> **Assignment**
Set down each line from the line holding "DHT2: AM2302 -> DHT22" to the last line of the entries below, exactly, with both ends included and without pictures.

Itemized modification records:
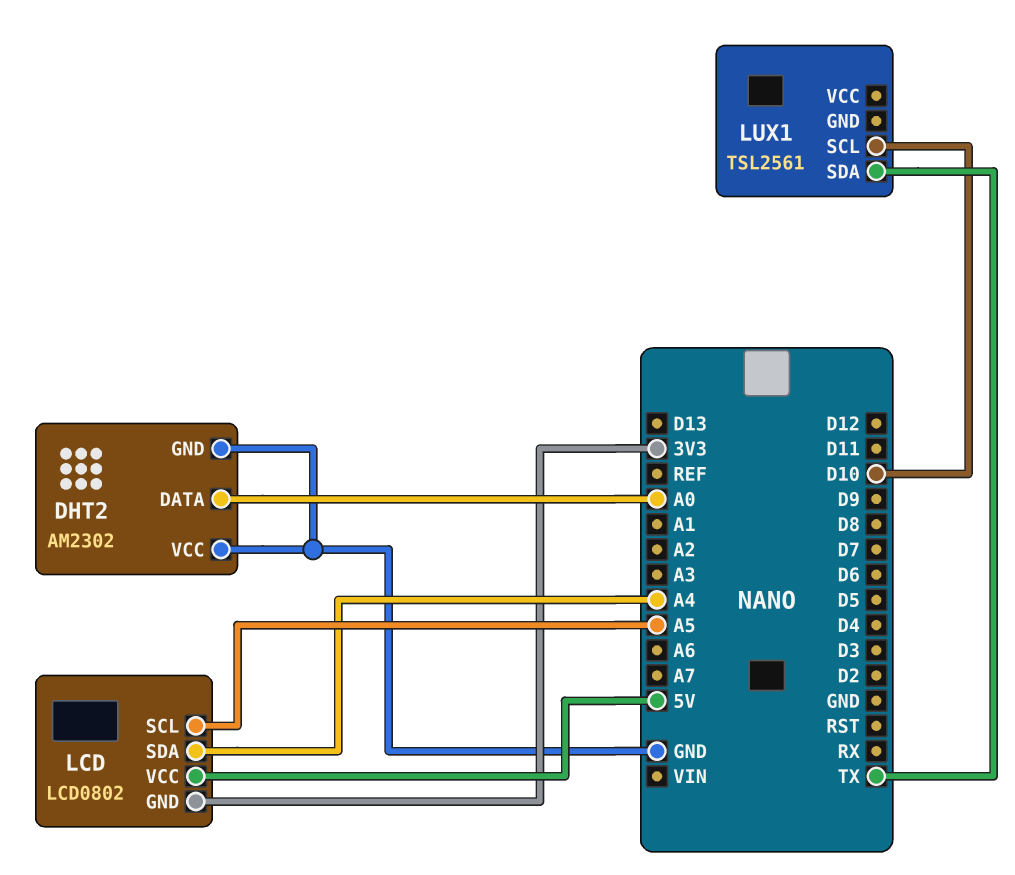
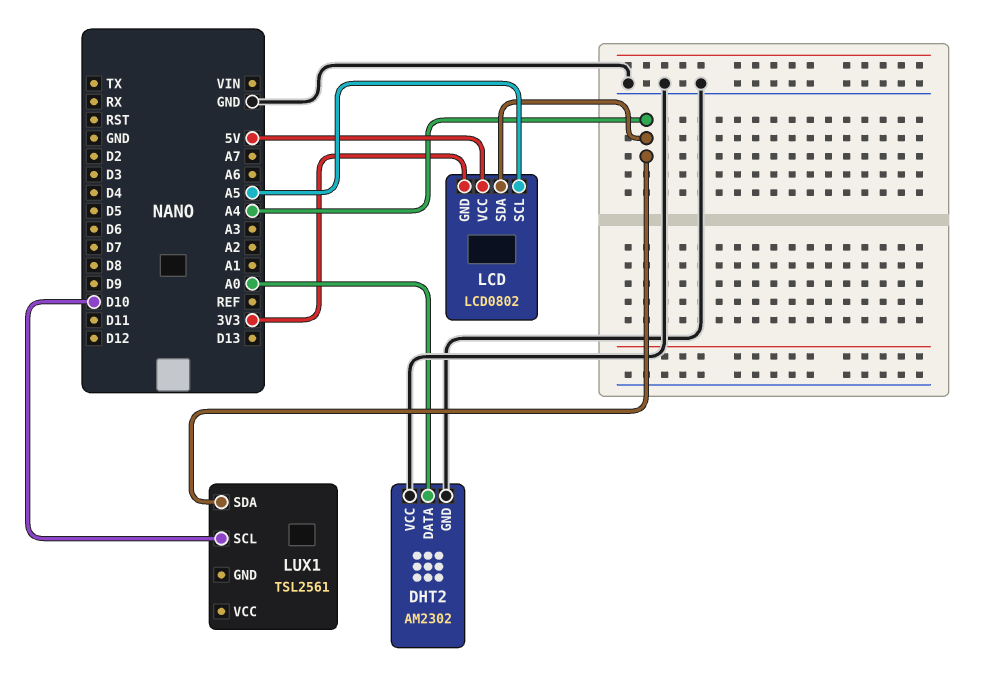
LUX1 pin SDA: TX -> A4

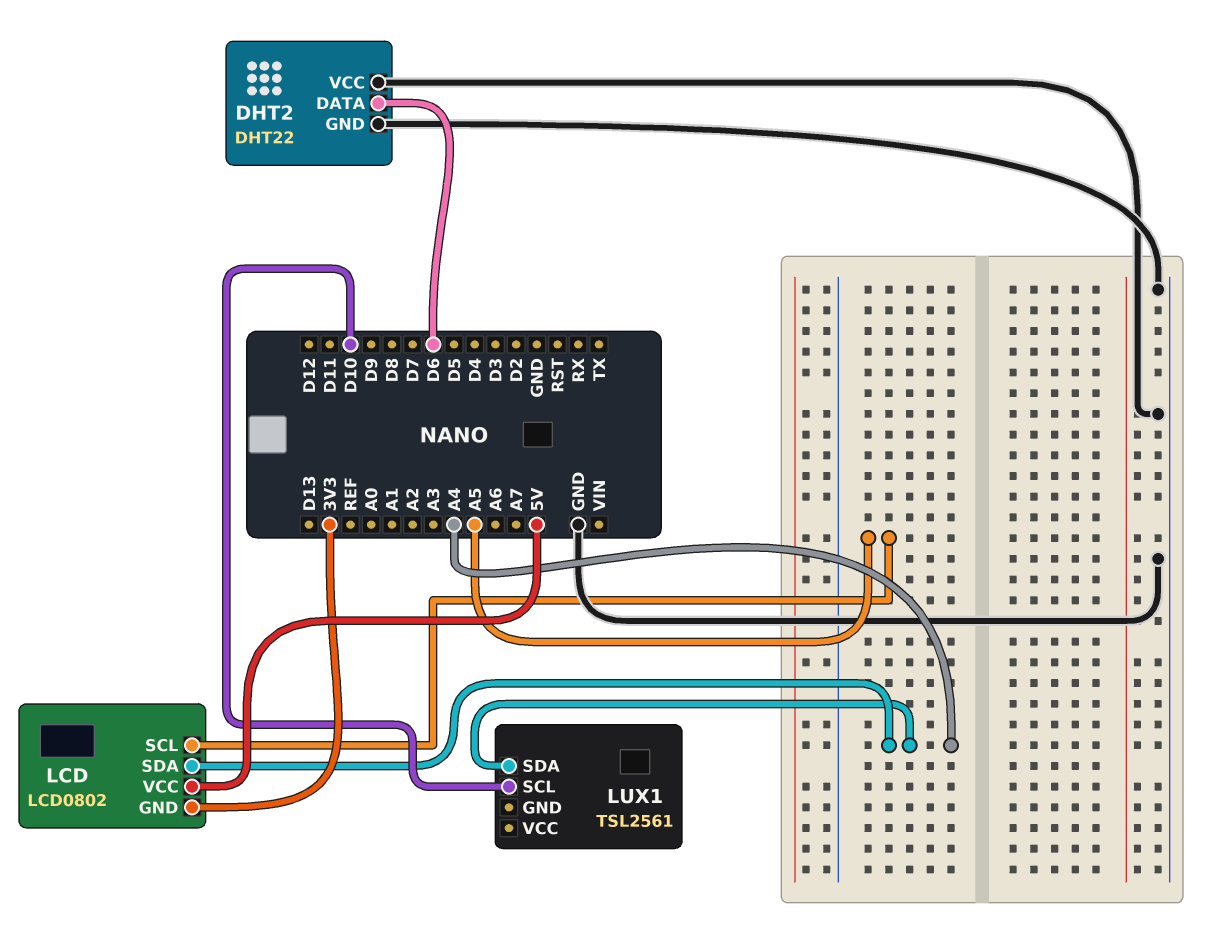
DHT2: AM2302 -> DHT22
DHT2 pin DATA: A0 -> D6

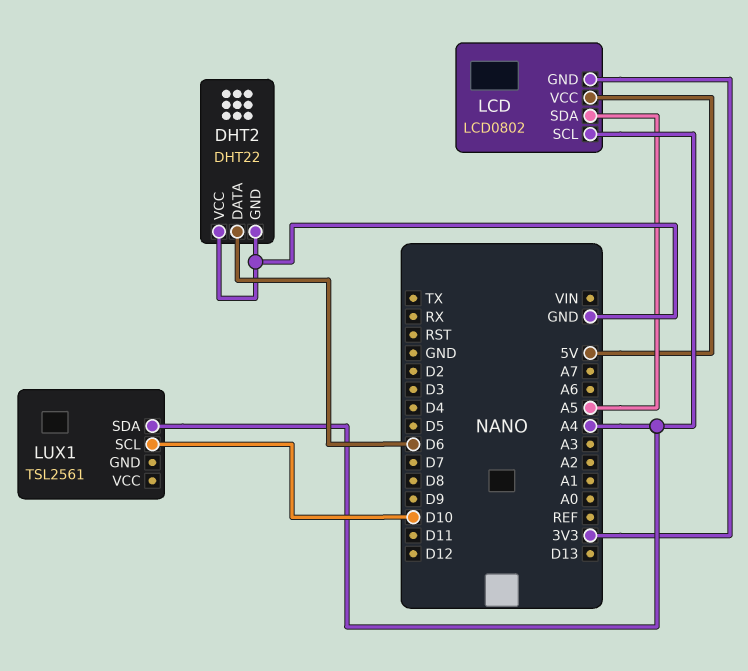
LCD pin SCL: A5 -> A4
LCD pin SDA: A4 -> A5

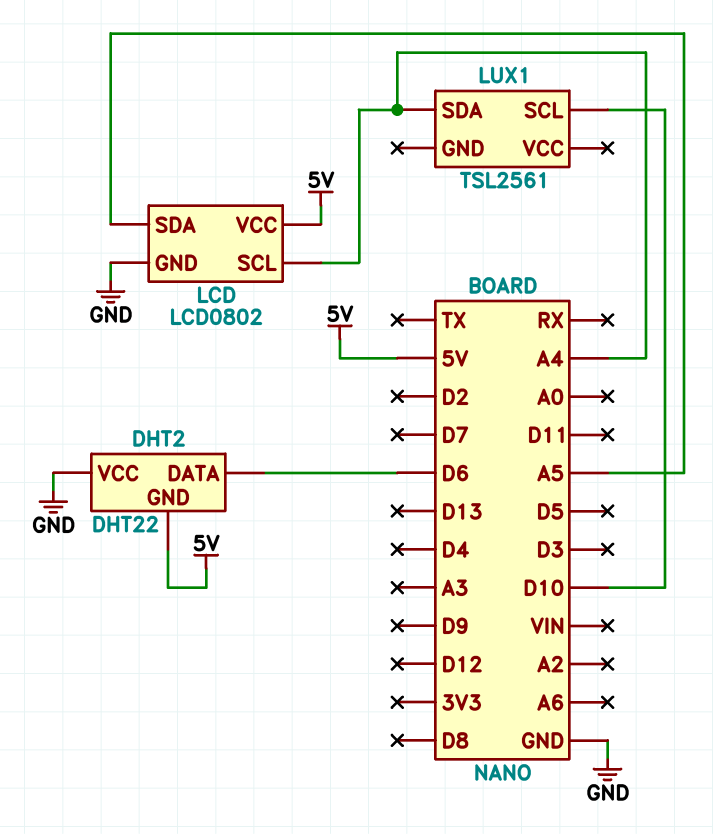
DHT2 pin GND: GND -> 5V
LCD pin GND: 3V3 -> GND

> **Task answer**
DHT2: AM2302 -> DHT22
DHT2 pin DATA: A0 -> D6

LCD pin SCL: A5 -> A4
LCD pin SDA: A4 -> A5

DHT2 pin GND: GND -> 5V
LCD pin GND: 3V3 -> GND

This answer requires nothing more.